◆ Exercise objective:
Give again only those lines from the start of the entries through the line holding "RFID1 pin IRQ: D3 -> TX", leaving them as they are.

◆ Data for analysis:
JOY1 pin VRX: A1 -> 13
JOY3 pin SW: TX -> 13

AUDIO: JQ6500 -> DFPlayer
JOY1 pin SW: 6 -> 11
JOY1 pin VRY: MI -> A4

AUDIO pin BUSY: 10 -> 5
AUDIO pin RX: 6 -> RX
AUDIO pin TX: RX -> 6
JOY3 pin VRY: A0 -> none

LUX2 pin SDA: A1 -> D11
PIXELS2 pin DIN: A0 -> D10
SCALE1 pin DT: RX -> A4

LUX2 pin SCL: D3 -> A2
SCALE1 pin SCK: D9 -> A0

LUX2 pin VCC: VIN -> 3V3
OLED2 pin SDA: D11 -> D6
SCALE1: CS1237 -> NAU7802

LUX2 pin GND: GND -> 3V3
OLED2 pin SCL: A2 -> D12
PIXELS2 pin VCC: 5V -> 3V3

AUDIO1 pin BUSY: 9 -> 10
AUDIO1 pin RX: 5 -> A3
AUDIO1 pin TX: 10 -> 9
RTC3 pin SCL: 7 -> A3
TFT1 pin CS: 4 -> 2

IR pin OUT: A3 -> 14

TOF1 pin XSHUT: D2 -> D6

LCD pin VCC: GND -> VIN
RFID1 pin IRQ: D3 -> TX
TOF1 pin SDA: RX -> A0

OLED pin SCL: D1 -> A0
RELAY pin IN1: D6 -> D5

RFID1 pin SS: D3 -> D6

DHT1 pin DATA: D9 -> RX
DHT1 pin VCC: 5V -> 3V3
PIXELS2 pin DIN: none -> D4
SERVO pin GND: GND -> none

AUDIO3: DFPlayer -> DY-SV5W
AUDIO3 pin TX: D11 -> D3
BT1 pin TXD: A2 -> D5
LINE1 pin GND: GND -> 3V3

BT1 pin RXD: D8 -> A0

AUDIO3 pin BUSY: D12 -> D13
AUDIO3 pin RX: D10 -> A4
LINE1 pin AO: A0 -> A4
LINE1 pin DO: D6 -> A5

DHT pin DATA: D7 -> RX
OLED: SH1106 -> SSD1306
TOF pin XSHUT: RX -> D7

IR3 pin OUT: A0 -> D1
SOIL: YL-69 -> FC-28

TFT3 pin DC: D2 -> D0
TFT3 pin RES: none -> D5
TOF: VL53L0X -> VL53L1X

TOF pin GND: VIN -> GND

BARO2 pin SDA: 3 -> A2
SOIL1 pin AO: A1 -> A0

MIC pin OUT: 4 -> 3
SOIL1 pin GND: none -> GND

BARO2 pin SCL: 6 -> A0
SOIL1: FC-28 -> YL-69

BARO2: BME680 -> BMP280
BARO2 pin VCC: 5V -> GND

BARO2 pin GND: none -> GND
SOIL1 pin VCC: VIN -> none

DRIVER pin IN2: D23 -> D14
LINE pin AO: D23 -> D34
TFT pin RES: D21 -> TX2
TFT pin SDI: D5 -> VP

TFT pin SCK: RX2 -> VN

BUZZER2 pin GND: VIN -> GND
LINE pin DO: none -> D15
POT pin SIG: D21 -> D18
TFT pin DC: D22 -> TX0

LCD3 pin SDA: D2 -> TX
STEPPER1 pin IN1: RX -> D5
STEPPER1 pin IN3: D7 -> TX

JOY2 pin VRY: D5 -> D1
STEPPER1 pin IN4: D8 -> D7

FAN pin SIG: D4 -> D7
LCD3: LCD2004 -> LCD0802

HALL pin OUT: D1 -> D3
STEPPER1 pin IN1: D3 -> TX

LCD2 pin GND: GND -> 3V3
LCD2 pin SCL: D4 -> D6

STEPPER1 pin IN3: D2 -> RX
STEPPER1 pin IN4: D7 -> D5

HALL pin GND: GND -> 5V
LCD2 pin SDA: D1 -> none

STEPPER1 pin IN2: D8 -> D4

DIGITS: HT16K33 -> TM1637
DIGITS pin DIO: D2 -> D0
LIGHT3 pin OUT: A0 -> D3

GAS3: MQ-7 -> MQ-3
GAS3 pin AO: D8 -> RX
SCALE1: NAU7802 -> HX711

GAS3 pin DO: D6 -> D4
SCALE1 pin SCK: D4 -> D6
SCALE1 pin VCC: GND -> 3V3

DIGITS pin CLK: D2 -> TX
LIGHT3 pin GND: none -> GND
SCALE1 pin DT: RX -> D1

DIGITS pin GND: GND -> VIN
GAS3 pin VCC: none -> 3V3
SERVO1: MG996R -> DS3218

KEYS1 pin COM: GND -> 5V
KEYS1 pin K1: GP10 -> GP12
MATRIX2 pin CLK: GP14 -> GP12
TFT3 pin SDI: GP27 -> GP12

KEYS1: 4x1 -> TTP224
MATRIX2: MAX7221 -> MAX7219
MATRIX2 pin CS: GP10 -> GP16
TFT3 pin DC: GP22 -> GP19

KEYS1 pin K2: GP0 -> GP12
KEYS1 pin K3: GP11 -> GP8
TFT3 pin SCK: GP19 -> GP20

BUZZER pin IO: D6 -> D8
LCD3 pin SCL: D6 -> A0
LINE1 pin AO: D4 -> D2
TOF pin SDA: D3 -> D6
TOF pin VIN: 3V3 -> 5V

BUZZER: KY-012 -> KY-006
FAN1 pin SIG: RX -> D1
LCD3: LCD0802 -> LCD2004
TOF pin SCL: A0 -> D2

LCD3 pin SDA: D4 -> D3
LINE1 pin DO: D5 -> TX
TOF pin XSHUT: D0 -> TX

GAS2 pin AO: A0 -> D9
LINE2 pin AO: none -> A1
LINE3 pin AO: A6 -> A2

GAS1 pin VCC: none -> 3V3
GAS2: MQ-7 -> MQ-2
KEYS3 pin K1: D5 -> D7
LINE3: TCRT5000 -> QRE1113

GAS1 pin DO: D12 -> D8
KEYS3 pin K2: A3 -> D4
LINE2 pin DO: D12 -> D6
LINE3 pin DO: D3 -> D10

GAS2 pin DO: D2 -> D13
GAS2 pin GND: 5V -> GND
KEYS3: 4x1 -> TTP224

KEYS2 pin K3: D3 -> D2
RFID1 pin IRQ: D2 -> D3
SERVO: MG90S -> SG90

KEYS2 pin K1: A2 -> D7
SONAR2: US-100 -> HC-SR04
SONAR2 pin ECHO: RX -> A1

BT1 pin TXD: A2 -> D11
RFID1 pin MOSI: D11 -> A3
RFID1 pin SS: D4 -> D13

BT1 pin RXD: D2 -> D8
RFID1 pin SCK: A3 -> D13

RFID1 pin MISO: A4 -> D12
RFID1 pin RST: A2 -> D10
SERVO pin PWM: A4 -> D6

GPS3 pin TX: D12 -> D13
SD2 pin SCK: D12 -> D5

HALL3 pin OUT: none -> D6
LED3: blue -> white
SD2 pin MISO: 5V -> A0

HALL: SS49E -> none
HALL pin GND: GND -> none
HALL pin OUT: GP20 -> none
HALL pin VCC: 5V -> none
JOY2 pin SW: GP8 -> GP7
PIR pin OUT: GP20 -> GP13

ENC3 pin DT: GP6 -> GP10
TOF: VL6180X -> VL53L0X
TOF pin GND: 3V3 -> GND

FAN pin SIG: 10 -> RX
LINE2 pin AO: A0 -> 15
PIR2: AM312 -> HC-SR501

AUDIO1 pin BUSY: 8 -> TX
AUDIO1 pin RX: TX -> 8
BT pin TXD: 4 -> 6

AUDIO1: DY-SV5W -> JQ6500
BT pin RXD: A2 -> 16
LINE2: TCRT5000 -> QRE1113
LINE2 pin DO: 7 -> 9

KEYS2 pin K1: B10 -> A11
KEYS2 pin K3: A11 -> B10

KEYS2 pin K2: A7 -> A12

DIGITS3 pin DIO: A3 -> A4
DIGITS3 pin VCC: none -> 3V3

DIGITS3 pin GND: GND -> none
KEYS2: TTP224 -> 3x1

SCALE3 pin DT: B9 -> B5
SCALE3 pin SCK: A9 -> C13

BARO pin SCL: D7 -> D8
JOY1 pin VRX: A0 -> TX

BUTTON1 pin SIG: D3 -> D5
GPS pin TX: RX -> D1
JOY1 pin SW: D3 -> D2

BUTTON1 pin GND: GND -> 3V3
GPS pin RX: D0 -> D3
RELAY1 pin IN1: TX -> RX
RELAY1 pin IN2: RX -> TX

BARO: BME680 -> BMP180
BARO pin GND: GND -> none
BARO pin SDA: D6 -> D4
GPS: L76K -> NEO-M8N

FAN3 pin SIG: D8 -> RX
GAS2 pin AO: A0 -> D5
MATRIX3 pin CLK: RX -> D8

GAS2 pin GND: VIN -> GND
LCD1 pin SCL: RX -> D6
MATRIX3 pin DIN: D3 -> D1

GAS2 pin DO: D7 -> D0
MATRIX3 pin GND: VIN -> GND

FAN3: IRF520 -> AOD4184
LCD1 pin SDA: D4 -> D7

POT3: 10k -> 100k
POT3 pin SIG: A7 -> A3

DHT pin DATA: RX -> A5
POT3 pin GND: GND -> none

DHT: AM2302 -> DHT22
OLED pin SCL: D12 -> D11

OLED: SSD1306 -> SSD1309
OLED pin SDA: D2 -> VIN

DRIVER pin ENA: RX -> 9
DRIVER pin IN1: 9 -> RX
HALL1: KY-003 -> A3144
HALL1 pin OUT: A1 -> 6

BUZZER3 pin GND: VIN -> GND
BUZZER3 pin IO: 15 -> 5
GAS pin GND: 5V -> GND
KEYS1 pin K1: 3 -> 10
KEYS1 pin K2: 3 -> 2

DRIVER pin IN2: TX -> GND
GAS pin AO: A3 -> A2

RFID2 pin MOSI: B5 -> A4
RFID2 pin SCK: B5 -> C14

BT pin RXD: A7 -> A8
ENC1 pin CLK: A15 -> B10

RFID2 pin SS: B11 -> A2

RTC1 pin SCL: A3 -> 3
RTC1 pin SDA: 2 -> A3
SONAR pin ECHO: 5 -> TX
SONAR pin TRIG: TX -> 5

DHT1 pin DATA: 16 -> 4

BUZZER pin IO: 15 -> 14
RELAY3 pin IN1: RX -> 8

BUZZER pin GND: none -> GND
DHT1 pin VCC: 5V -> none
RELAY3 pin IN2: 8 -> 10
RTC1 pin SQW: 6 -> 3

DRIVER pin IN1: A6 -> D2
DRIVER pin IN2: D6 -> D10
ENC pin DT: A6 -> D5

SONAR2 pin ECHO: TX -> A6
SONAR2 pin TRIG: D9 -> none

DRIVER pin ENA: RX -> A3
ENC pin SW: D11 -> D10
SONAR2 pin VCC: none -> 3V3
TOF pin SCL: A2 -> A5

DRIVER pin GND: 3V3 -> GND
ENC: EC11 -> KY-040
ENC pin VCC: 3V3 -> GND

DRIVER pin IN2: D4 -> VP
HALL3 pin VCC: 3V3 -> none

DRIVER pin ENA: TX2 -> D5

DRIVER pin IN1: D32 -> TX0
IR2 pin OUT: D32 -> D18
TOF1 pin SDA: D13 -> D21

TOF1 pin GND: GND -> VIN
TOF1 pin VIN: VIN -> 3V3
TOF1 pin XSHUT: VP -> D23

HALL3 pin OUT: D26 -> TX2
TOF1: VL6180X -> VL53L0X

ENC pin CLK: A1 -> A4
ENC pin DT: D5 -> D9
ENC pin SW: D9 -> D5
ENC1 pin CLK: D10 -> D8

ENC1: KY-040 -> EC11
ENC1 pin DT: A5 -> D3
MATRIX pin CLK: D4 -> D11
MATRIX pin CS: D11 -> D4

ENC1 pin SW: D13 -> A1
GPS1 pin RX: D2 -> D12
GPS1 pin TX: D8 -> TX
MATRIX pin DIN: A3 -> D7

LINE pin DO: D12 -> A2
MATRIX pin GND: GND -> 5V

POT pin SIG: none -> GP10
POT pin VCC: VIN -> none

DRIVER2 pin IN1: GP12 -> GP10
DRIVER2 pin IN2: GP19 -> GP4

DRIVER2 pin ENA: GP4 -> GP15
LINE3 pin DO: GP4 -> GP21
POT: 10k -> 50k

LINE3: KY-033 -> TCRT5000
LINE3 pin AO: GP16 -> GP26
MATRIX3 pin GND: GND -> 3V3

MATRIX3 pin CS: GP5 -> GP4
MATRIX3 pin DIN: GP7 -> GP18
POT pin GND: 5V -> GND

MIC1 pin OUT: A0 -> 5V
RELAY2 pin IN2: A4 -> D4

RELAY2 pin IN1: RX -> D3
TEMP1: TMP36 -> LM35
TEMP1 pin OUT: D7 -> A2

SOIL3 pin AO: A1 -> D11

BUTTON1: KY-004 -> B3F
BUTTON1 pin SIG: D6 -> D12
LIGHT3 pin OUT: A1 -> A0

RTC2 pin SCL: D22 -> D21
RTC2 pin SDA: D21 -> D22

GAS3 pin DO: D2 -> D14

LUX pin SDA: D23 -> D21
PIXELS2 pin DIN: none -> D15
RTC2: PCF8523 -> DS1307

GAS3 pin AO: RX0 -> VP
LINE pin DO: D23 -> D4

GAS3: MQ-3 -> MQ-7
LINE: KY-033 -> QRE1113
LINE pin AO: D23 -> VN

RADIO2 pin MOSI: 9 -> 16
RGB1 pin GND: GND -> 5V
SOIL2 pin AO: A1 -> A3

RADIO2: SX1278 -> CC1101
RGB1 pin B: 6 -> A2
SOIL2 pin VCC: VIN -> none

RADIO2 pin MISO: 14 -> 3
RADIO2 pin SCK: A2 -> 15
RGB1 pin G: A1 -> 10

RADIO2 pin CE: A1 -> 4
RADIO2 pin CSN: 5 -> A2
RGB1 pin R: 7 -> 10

◆ Answer section:
JOY1 pin VRX: A1 -> 13
JOY3 pin SW: TX -> 13

AUDIO: JQ6500 -> DFPlayer
JOY1 pin SW: 6 -> 11
JOY1 pin VRY: MI -> A4

AUDIO pin BUSY: 10 -> 5
AUDIO pin RX: 6 -> RX
AUDIO pin TX: RX -> 6
JOY3 pin VRY: A0 -> none

LUX2 pin SDA: A1 -> D11
PIXELS2 pin DIN: A0 -> D10
SCALE1 pin DT: RX -> A4

LUX2 pin SCL: D3 -> A2
SCALE1 pin SCK: D9 -> A0

LUX2 pin VCC: VIN -> 3V3
OLED2 pin SDA: D11 -> D6
SCALE1: CS1237 -> NAU7802

LUX2 pin GND: GND -> 3V3
OLED2 pin SCL: A2 -> D12
PIXELS2 pin VCC: 5V -> 3V3

AUDIO1 pin BUSY: 9 -> 10
AUDIO1 pin RX: 5 -> A3
AUDIO1 pin TX: 10 -> 9
RTC3 pin SCL: 7 -> A3
TFT1 pin CS: 4 -> 2

IR pin OUT: A3 -> 14

TOF1 pin XSHUT: D2 -> D6

LCD pin VCC: GND -> VIN
RFID1 pin IRQ: D3 -> TX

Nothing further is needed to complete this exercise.